BEGIN DATA PROVIDED
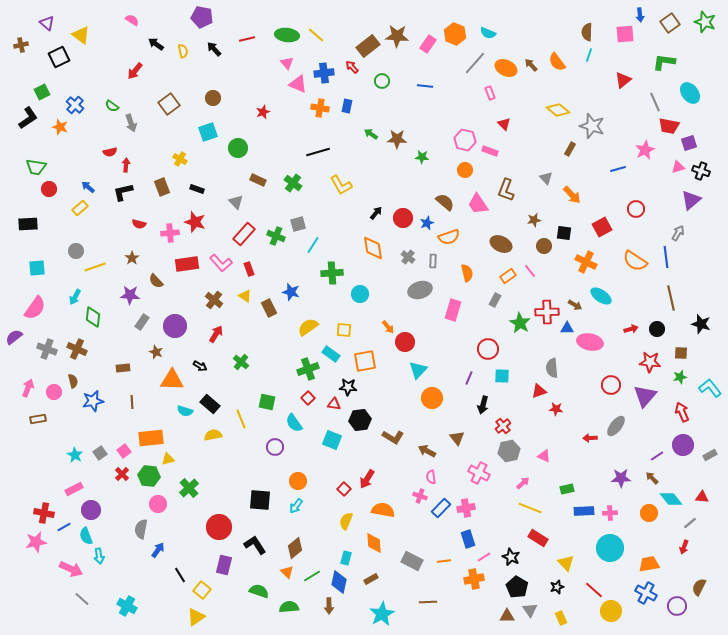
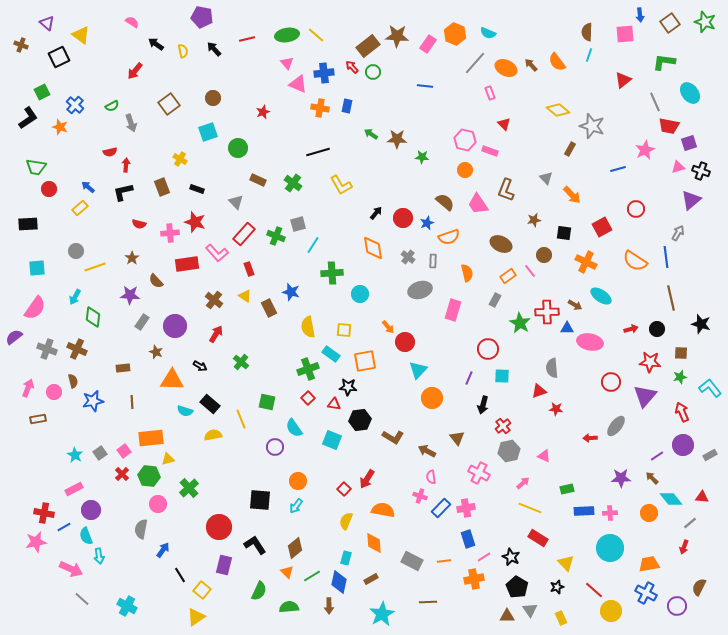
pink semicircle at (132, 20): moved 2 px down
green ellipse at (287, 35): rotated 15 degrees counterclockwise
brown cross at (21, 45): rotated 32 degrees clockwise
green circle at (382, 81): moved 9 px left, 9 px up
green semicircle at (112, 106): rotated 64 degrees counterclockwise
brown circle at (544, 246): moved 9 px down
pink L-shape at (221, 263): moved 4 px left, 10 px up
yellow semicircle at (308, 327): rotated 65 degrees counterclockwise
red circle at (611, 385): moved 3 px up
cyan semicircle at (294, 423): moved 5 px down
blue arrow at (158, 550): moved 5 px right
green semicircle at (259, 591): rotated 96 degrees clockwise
END DATA PROVIDED
== TO DO ==
Reproduce every line above word for word, leaving out the two pictures.

== REPLY ==
pink semicircle at (132, 20): moved 2 px down
green ellipse at (287, 35): rotated 15 degrees counterclockwise
brown cross at (21, 45): rotated 32 degrees clockwise
green circle at (382, 81): moved 9 px left, 9 px up
green semicircle at (112, 106): rotated 64 degrees counterclockwise
brown circle at (544, 246): moved 9 px down
pink L-shape at (221, 263): moved 4 px left, 10 px up
yellow semicircle at (308, 327): rotated 65 degrees counterclockwise
red circle at (611, 385): moved 3 px up
cyan semicircle at (294, 423): moved 5 px down
blue arrow at (158, 550): moved 5 px right
green semicircle at (259, 591): rotated 96 degrees clockwise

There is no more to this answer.